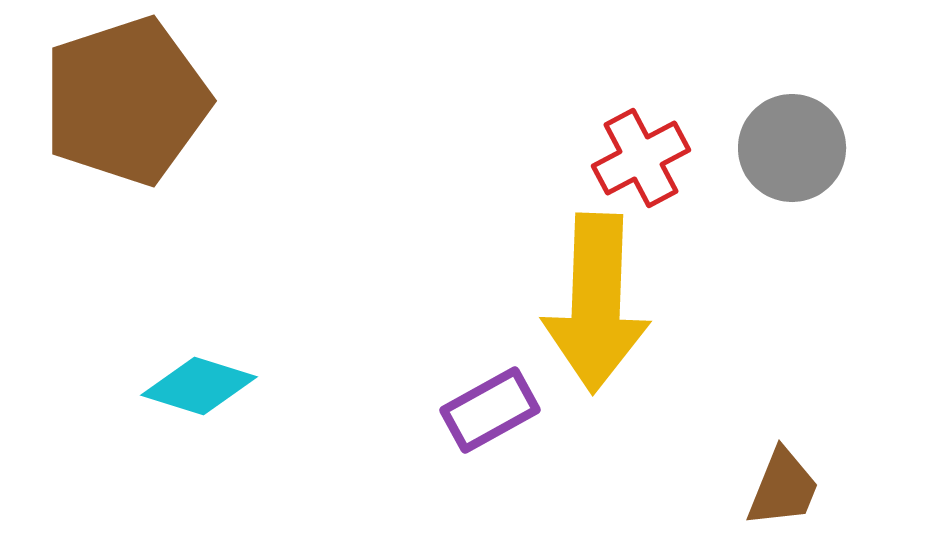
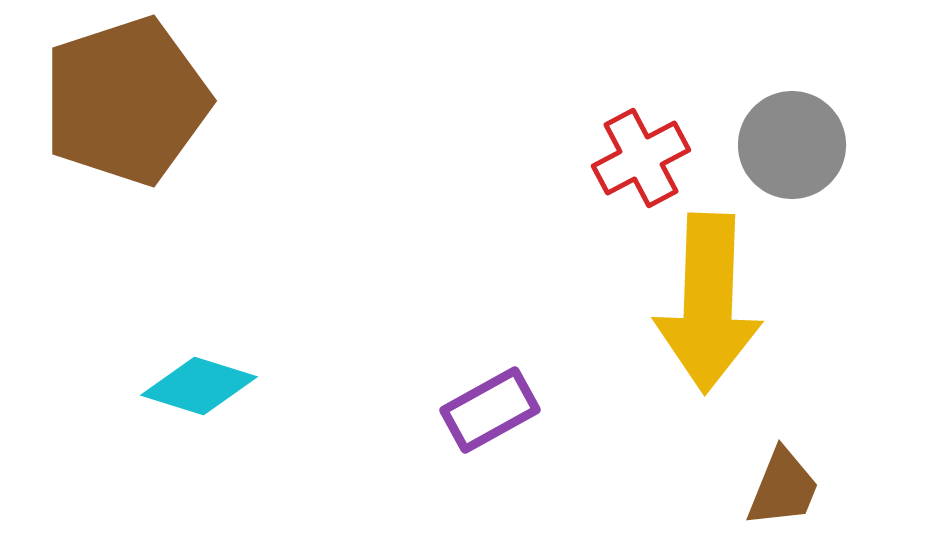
gray circle: moved 3 px up
yellow arrow: moved 112 px right
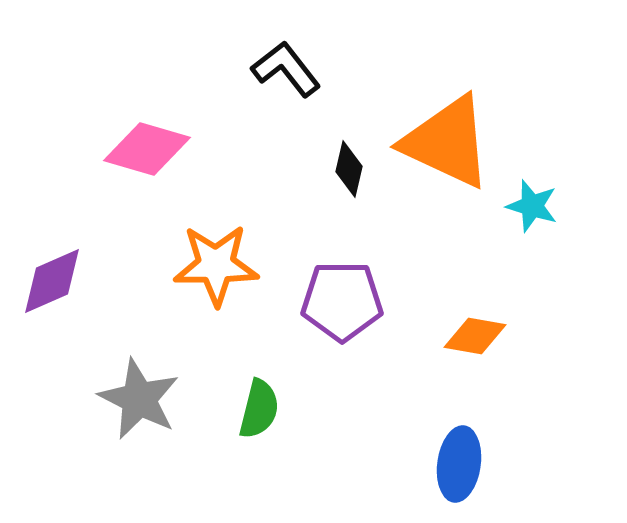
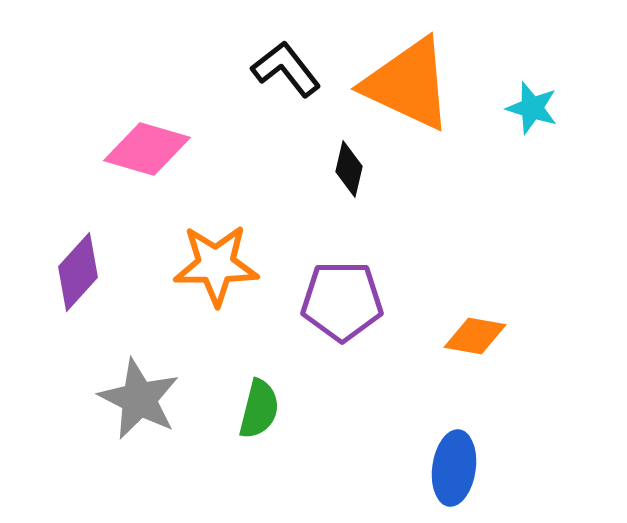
orange triangle: moved 39 px left, 58 px up
cyan star: moved 98 px up
purple diamond: moved 26 px right, 9 px up; rotated 24 degrees counterclockwise
blue ellipse: moved 5 px left, 4 px down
#####
ASSIGNMENT -> The listing above should be returned word for word, with pictures omitted.

WORKED SOLUTION ->
gray circle: moved 3 px up
yellow arrow: moved 112 px right
orange triangle: moved 39 px left, 58 px up
cyan star: moved 98 px up
purple diamond: moved 26 px right, 9 px up; rotated 24 degrees counterclockwise
blue ellipse: moved 5 px left, 4 px down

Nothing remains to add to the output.